**TASK BRIEF:**
Please give again every entry exactly as it appears, setting aside the pictures.

**GIVEN RECORDS:**
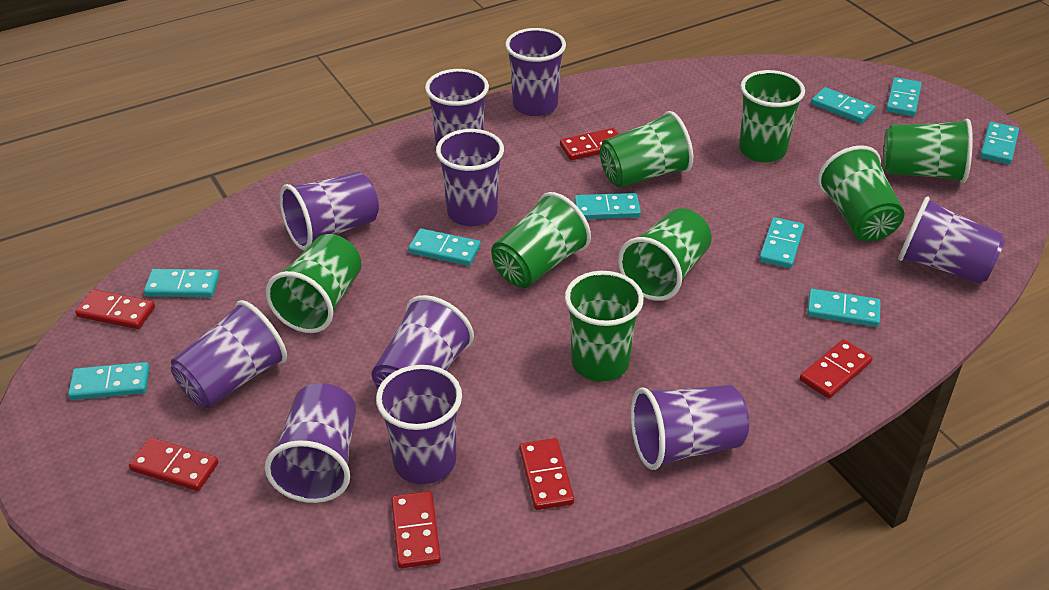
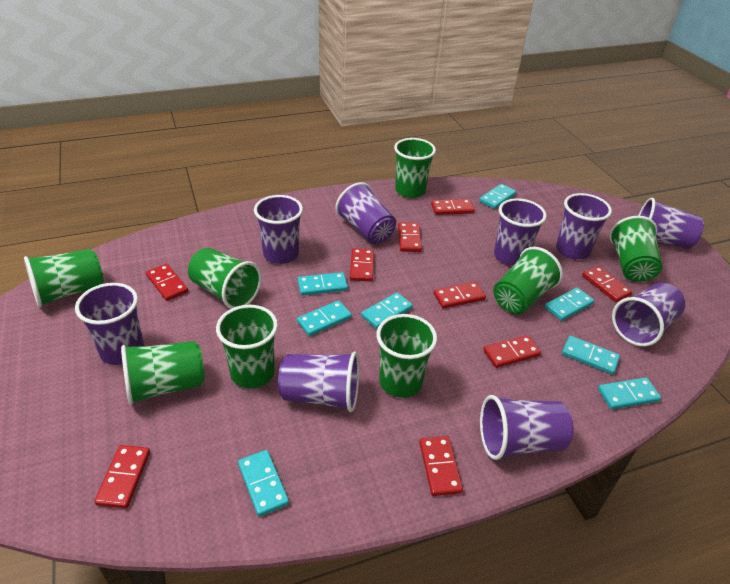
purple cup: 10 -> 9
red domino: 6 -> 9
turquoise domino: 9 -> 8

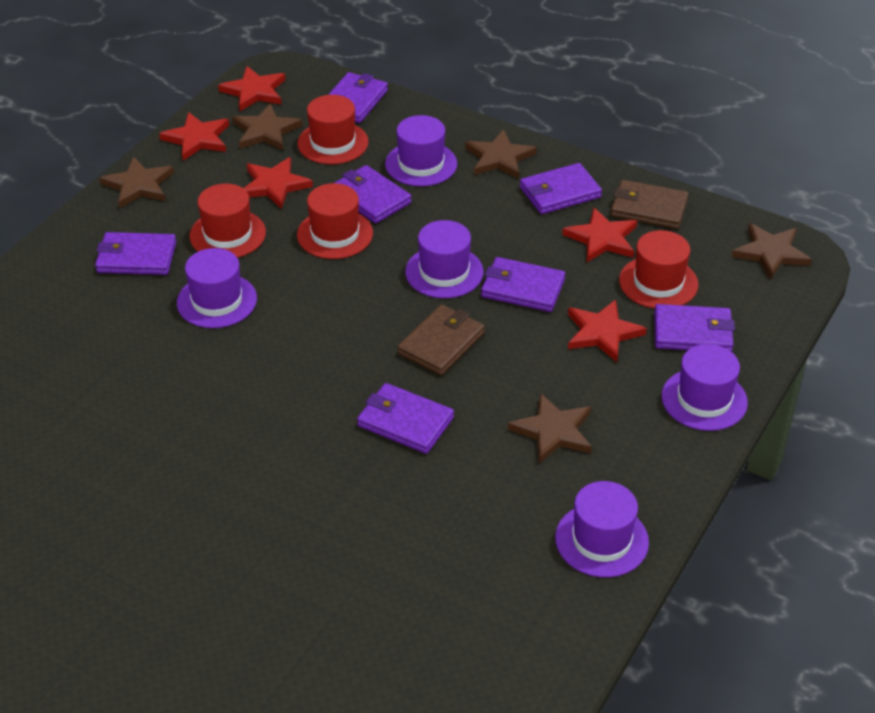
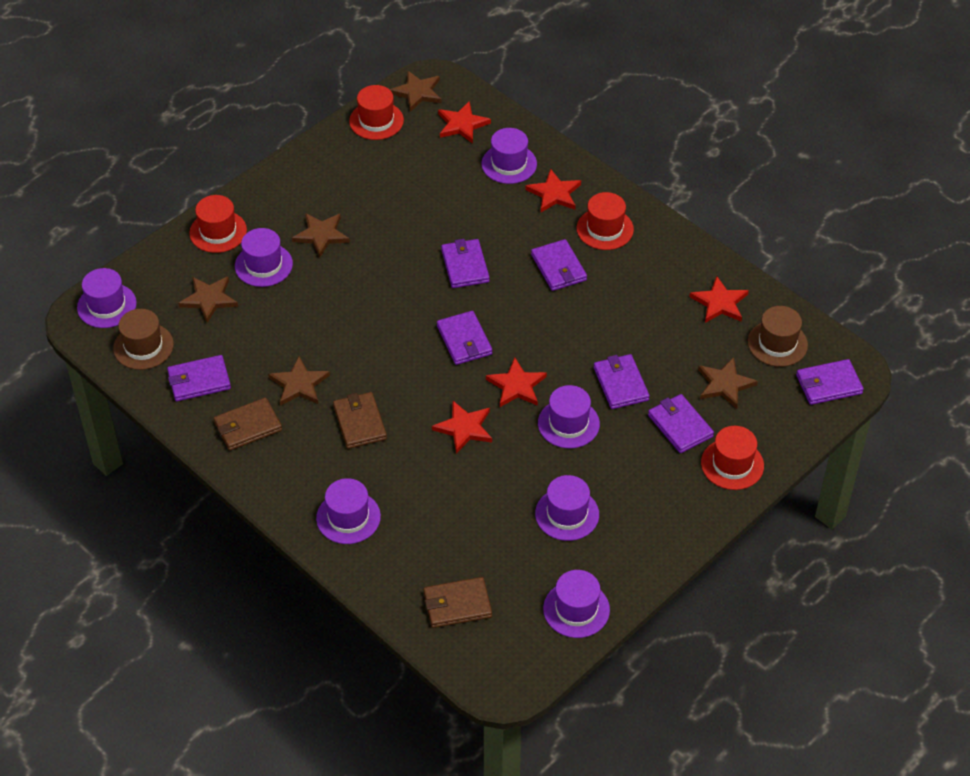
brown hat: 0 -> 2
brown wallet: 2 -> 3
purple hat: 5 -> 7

**EXERCISE RESPONSE:**
purple cup: 10 -> 9
red domino: 6 -> 9
turquoise domino: 9 -> 8

brown hat: 0 -> 2
brown wallet: 2 -> 3
purple hat: 5 -> 7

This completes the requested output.